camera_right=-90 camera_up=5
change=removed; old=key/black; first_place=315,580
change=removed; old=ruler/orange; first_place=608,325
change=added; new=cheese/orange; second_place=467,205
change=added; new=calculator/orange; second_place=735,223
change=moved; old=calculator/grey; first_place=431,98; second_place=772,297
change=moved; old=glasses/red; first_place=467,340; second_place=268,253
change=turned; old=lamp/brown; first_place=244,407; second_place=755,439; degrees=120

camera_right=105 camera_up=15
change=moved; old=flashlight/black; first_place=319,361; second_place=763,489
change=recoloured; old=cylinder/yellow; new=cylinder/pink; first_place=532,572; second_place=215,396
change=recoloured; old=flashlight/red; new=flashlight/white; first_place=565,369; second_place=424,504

□ □ □ □ □

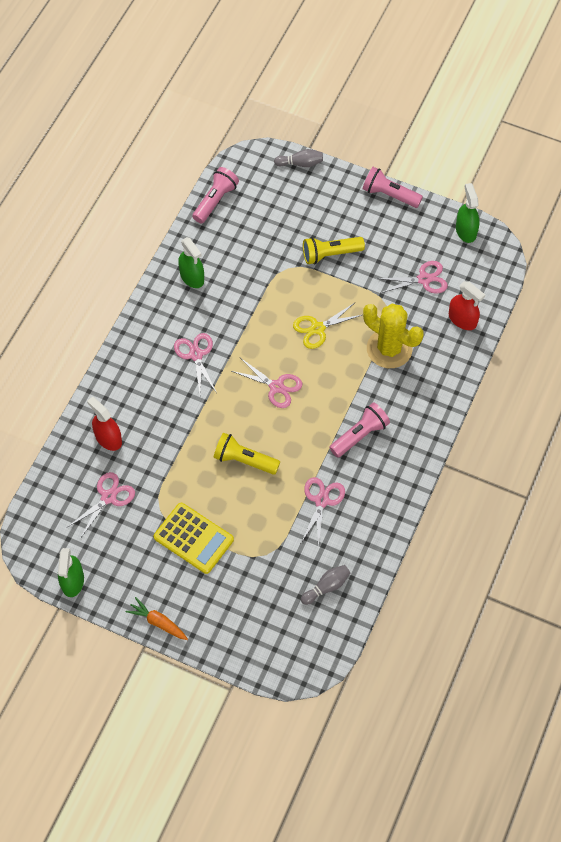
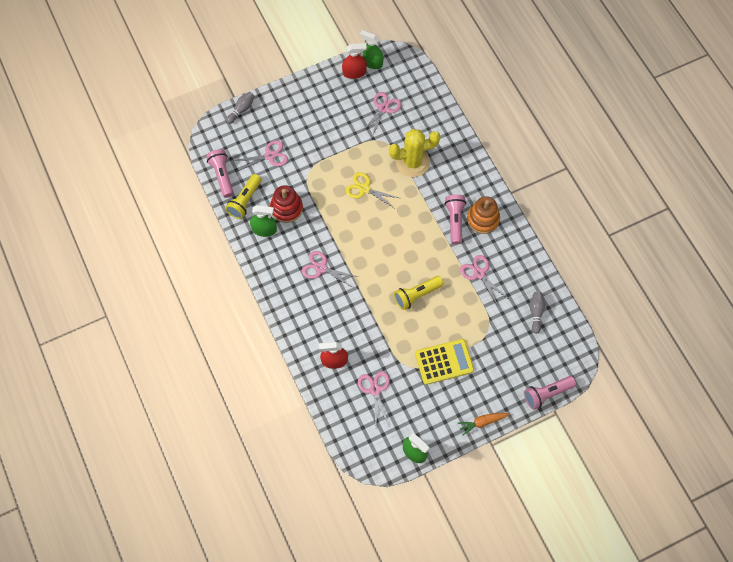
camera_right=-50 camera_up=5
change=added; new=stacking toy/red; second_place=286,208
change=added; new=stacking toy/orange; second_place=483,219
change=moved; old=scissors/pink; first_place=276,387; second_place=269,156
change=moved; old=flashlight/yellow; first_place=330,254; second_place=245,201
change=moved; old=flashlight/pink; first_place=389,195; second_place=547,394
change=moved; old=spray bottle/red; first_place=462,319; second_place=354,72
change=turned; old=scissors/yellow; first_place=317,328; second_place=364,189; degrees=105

□ □ □ □ □

:: Your task ::
From the entries above, return exactly the line containing "change=removed; old=key/black; first_place=315,580", the line containing "change=moved; old=glasses/red; first_place=467,340;", and all lines between, and nothing else.

:: Exercise solution ::
change=removed; old=key/black; first_place=315,580
change=removed; old=ruler/orange; first_place=608,325
change=added; new=cheese/orange; second_place=467,205
change=added; new=calculator/orange; second_place=735,223
change=moved; old=calculator/grey; first_place=431,98; second_place=772,297
change=moved; old=glasses/red; first_place=467,340; second_place=268,253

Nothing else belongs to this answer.